*What this task involves:* Your job is to set down the stretch of entries that opens with the line containing "blue pot: 2 -> 1" and closes with the line containing "yellow cup: 2 -> 3". Keep both end lines, copy each exactly, and add nothing.

Excerpted records below:

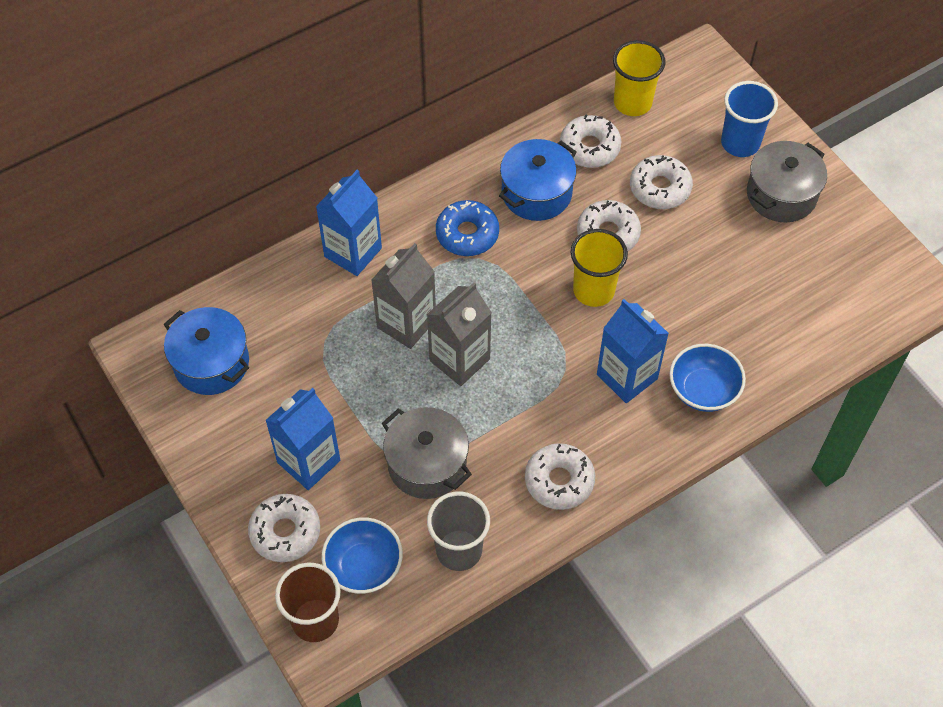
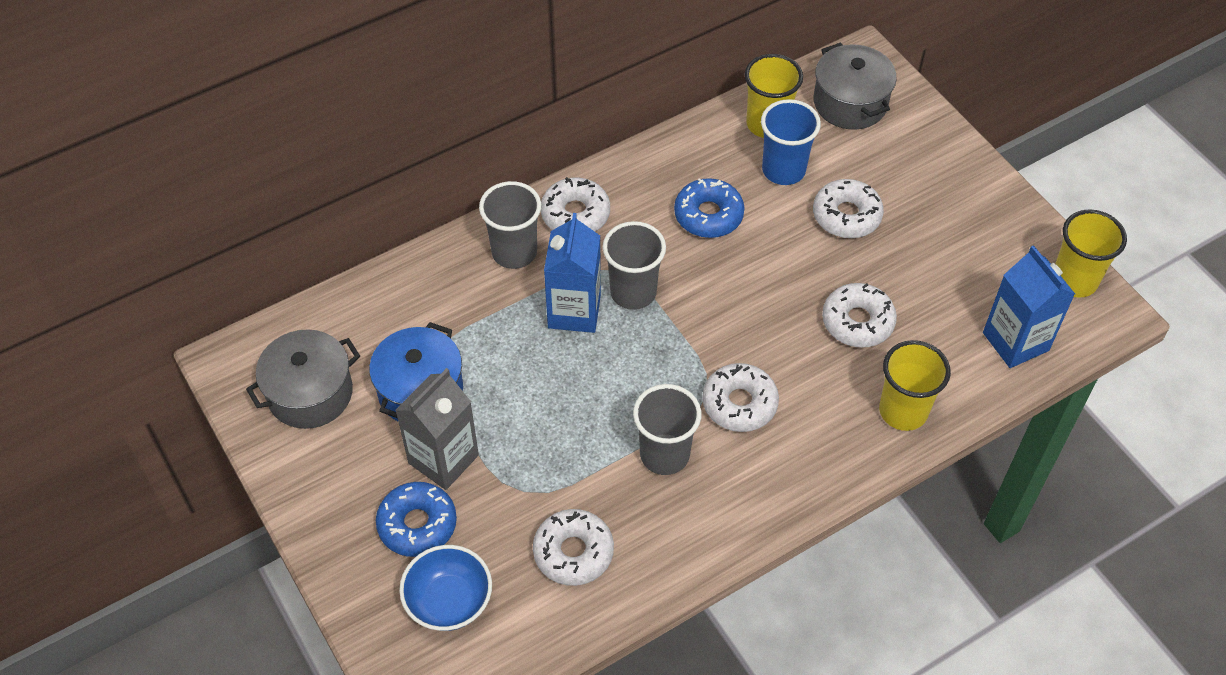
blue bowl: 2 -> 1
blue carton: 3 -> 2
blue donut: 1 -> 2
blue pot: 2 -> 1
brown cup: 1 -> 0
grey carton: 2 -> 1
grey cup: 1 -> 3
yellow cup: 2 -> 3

End of Excerpted records.
Excerpted records below:

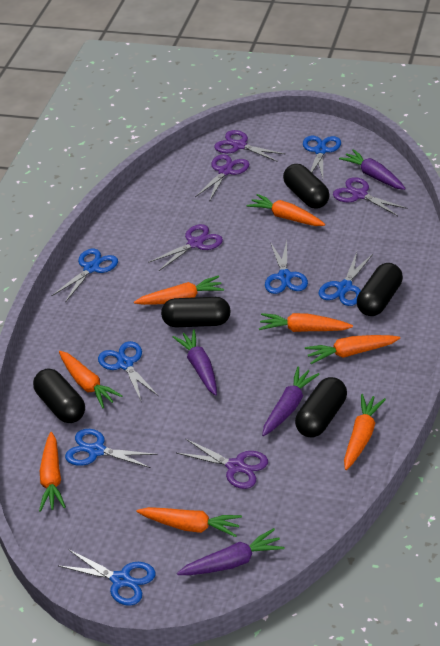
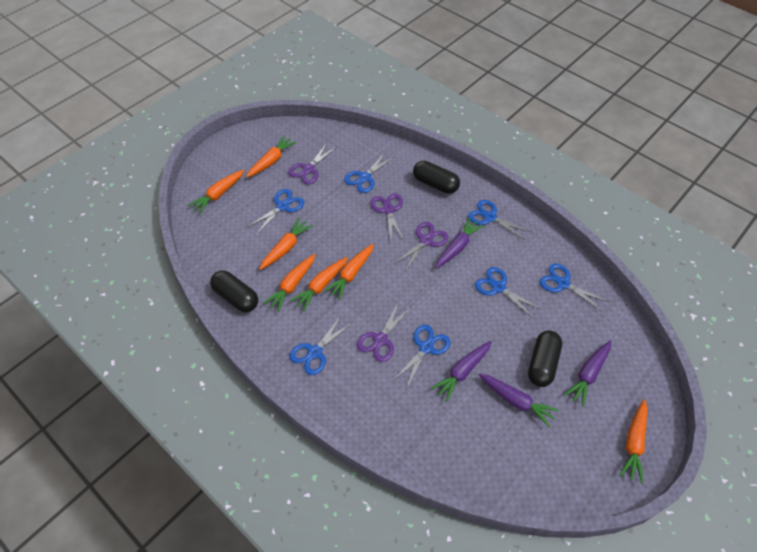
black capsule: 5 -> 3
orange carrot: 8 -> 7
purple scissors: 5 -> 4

End of Excerpted records.

*Output for this exercise:*
blue pot: 2 -> 1
brown cup: 1 -> 0
grey carton: 2 -> 1
grey cup: 1 -> 3
yellow cup: 2 -> 3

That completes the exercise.